WHAT THIS TASK INVOLVES: Show each line of the entries below in which the word "fridge" appears.

Document version comparisons:
##############################
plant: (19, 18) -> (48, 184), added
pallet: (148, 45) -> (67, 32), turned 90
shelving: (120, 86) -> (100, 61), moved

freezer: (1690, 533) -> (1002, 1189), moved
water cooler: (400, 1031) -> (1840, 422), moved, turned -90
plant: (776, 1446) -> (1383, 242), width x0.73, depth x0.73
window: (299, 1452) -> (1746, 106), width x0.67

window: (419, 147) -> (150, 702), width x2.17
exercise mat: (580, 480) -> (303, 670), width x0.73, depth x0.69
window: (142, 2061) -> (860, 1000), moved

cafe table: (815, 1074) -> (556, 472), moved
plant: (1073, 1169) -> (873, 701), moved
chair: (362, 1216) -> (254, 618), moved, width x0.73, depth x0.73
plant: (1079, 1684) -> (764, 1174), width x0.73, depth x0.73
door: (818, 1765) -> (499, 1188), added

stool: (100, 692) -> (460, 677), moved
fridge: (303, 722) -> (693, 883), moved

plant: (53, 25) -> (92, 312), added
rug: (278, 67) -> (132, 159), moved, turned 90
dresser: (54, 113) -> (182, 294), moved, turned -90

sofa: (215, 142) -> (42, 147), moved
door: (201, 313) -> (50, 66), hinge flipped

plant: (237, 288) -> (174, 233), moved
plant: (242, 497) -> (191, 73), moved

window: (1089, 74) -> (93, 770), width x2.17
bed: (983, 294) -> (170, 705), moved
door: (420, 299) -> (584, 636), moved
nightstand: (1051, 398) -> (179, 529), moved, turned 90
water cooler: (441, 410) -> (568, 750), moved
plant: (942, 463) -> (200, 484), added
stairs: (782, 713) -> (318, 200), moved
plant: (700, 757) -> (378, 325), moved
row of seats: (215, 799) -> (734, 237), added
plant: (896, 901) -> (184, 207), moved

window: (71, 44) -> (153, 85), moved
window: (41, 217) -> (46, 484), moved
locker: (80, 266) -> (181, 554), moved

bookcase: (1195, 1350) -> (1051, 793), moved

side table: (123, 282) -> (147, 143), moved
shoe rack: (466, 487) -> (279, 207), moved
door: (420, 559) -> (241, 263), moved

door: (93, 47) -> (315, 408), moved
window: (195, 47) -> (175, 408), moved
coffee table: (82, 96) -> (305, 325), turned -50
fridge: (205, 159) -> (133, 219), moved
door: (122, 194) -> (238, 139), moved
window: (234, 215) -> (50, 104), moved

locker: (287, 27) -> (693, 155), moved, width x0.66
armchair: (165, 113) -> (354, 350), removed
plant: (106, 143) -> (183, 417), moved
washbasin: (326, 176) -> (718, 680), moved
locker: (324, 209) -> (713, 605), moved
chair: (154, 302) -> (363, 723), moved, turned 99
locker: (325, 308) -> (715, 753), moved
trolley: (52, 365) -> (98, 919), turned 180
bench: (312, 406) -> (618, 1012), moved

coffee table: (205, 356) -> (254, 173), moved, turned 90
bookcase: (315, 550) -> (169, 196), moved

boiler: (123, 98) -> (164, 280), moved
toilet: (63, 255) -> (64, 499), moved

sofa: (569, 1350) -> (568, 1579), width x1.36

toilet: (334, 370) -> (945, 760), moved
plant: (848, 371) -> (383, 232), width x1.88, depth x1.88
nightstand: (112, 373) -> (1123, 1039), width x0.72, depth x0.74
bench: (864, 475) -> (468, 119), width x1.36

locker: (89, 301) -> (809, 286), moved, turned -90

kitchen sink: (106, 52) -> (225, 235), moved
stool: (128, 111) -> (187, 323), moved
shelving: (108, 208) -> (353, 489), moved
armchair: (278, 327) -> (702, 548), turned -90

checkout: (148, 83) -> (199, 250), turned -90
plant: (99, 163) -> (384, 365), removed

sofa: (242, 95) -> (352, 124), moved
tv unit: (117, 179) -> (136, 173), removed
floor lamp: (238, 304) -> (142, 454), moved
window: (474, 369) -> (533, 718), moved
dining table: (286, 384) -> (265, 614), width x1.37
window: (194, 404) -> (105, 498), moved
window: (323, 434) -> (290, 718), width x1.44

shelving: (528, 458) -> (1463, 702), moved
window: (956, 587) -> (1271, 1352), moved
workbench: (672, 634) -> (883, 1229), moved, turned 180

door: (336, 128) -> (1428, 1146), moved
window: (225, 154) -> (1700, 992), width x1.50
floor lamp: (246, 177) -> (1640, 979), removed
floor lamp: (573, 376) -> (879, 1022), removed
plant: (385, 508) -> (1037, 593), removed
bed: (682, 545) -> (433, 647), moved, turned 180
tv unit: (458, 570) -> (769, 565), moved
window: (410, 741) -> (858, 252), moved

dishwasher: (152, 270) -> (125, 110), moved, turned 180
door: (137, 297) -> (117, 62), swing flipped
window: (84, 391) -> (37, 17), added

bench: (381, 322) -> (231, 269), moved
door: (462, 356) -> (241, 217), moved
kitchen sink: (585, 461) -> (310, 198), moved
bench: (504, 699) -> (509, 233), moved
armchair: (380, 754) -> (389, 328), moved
##############################
ANSWER BOX:
fridge: (303, 722) -> (693, 883), moved
fridge: (205, 159) -> (133, 219), moved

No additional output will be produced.